■ **What needs to be done**
For each line of the data that includes the word "flower", copy the line.

----

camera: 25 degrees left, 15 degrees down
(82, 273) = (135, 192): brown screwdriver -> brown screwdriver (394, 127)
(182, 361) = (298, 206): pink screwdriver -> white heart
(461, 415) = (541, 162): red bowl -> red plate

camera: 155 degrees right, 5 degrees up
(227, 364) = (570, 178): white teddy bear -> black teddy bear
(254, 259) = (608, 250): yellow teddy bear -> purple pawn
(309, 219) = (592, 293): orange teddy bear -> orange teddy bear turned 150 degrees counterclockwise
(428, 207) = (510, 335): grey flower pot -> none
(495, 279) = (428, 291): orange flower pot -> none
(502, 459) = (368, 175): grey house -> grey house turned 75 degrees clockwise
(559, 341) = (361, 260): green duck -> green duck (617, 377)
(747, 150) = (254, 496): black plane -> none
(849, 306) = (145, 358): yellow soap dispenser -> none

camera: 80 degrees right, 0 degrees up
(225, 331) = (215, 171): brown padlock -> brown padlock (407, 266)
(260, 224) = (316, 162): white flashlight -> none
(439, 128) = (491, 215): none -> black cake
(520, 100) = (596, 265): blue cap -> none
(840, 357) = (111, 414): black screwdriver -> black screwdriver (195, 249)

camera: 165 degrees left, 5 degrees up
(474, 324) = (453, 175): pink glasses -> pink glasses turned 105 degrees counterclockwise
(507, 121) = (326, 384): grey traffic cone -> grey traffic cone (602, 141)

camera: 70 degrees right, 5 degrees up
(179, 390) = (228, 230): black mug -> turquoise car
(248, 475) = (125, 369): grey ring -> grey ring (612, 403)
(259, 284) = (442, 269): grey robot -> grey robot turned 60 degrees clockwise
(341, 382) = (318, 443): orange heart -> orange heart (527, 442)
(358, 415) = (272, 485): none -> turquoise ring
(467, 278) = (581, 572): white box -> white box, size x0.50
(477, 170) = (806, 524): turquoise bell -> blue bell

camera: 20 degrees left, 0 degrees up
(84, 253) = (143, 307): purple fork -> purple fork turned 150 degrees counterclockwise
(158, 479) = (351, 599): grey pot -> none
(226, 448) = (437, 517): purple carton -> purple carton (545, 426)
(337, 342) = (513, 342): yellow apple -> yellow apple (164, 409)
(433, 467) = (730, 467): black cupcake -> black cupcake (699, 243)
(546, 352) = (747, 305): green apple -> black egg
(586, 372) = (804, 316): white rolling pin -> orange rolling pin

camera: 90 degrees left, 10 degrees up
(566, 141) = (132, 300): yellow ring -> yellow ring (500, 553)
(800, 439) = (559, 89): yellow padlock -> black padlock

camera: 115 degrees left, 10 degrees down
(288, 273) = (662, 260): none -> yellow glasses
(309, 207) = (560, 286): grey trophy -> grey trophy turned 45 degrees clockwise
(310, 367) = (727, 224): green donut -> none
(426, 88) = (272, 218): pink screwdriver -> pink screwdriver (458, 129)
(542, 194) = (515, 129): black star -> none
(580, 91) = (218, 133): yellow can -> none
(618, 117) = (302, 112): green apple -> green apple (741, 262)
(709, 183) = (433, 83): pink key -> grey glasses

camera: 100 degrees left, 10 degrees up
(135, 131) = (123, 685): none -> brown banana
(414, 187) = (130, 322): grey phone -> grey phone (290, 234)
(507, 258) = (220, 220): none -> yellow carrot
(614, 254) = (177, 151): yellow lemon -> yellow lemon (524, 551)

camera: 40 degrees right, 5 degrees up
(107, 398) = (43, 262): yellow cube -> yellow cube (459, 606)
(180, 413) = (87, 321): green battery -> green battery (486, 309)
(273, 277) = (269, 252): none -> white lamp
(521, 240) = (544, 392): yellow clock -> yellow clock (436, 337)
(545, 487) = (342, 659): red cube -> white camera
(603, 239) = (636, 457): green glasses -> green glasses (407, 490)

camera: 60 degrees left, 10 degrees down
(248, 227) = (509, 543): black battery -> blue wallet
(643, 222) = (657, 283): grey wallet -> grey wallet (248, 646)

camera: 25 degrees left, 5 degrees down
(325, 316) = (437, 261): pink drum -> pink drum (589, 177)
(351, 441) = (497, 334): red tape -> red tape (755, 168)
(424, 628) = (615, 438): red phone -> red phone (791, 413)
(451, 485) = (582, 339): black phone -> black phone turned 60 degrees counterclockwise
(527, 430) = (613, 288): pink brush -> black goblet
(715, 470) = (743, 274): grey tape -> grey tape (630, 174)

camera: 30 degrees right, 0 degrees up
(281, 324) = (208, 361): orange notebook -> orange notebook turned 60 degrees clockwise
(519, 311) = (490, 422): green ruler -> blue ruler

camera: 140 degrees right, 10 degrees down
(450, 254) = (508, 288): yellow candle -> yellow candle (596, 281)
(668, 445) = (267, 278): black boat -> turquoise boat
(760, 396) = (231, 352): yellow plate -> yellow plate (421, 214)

----

■ **Task output**
(428, 207) = (510, 335): grey flower pot -> none
(495, 279) = (428, 291): orange flower pot -> none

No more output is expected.